The answer is the exact text of every line from the one that contains "PIXELS1 pin VCC: none -> VIN" to the final line of the entries below, with pictures left out.

········

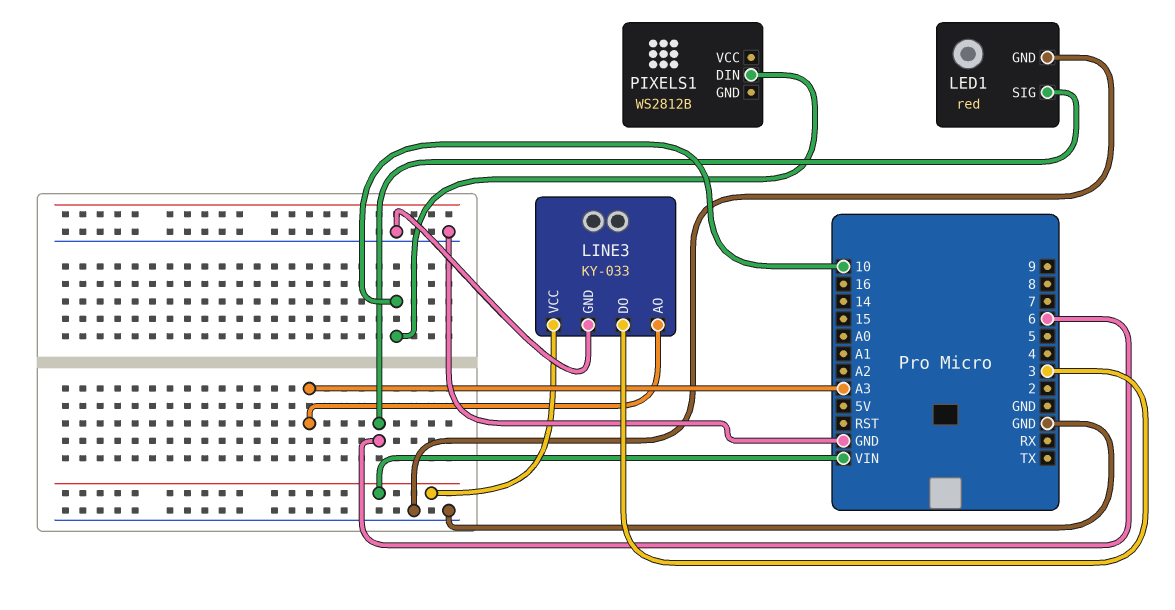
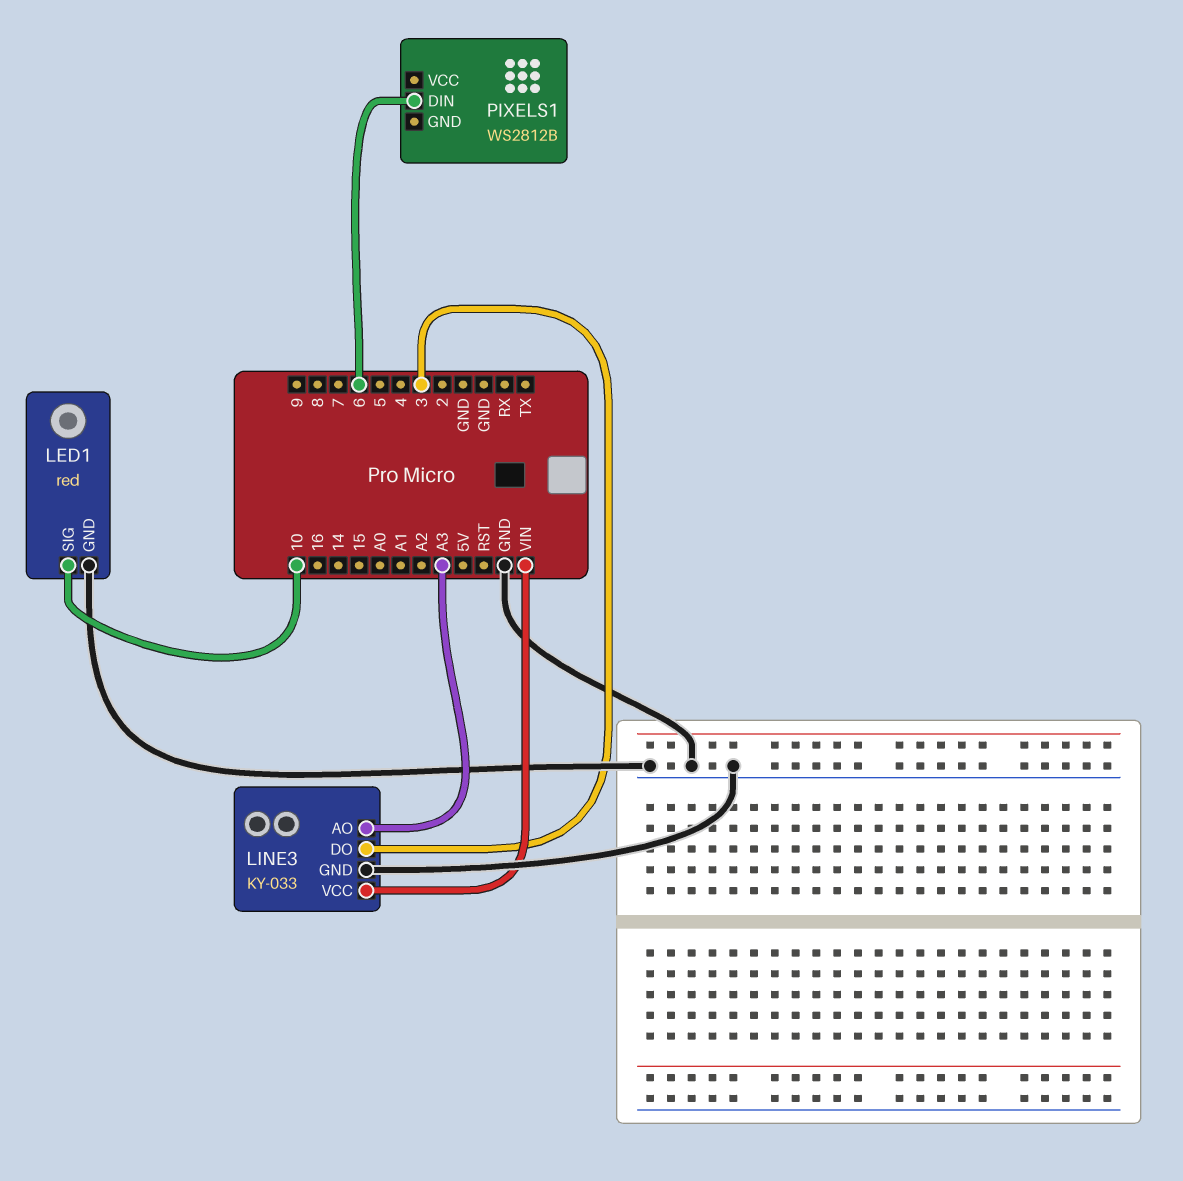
LED1 pin SIG: 6 -> 10
PIXELS1 pin DIN: 10 -> 6

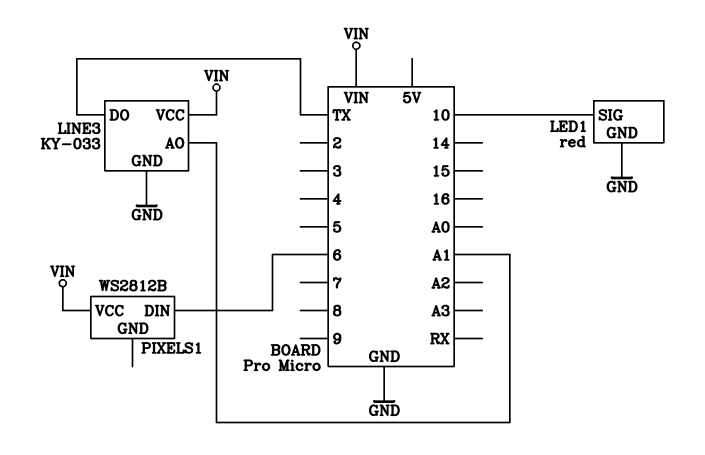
LINE3 pin AO: A3 -> A1
LINE3 pin DO: 3 -> TX
PIXELS1 pin VCC: none -> VIN

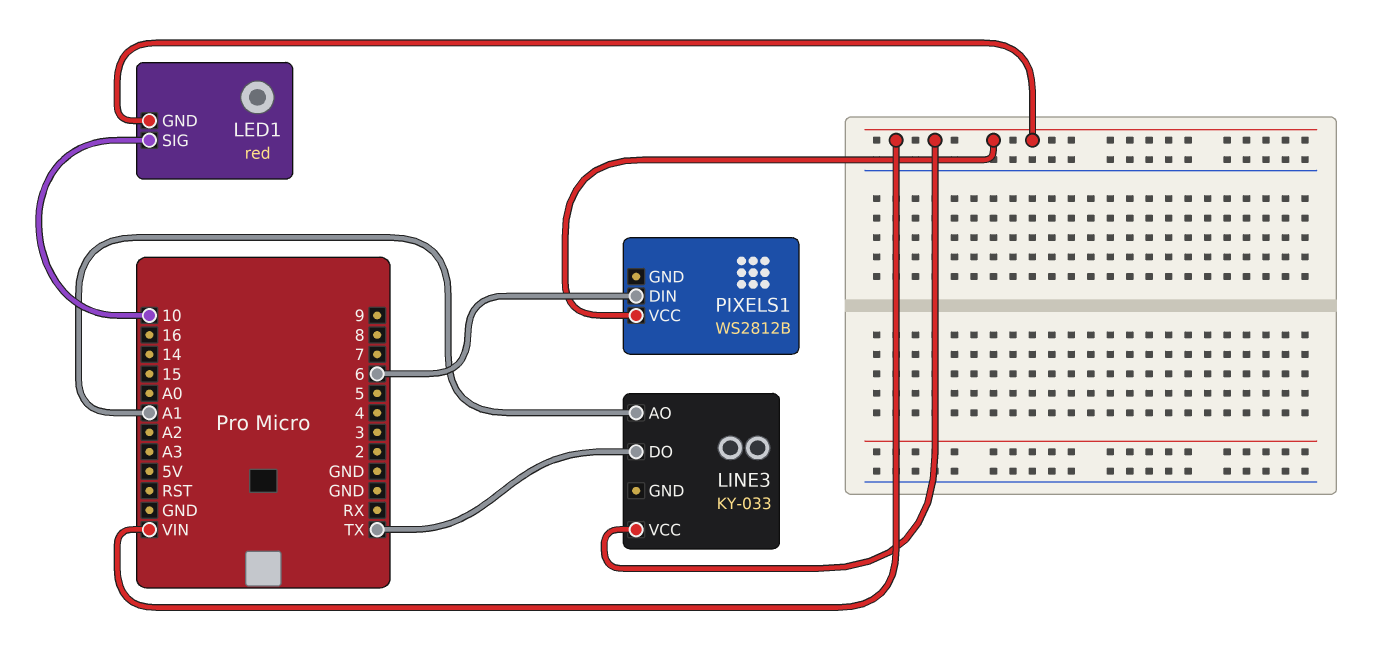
LED1 pin GND: GND -> VIN
LINE3 pin GND: GND -> none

········

**TASK OUTPUT:**
PIXELS1 pin VCC: none -> VIN

LED1 pin GND: GND -> VIN
LINE3 pin GND: GND -> none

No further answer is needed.